COLLECTED MATERIAL>
▬▬▬▬▬▬▬▬▬▬

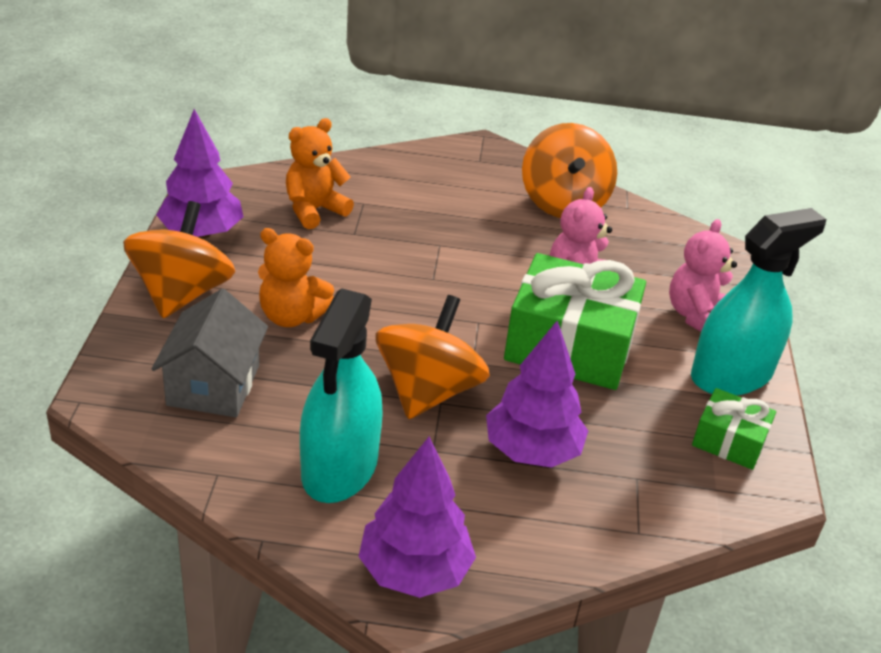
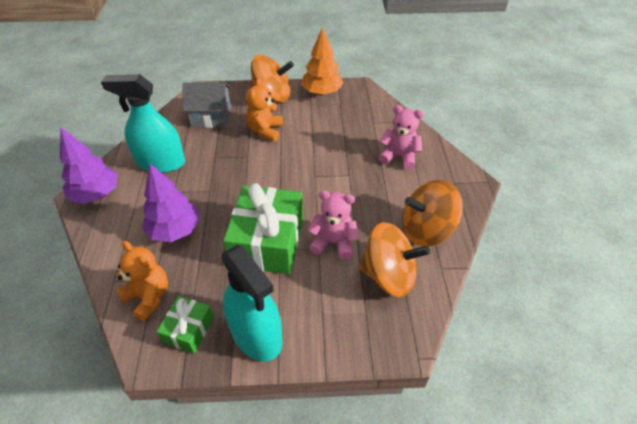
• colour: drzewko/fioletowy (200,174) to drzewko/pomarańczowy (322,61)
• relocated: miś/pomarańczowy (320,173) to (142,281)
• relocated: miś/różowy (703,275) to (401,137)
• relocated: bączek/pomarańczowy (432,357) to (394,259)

▬▬▬▬▬▬▬▬▬▬

BRIEF>
What lines above mention "relocated"? Copy each one.

EXERCISE OUTPUT>
• relocated: miś/pomarańczowy (320,173) to (142,281)
• relocated: miś/różowy (703,275) to (401,137)
• relocated: bączek/pomarańczowy (432,357) to (394,259)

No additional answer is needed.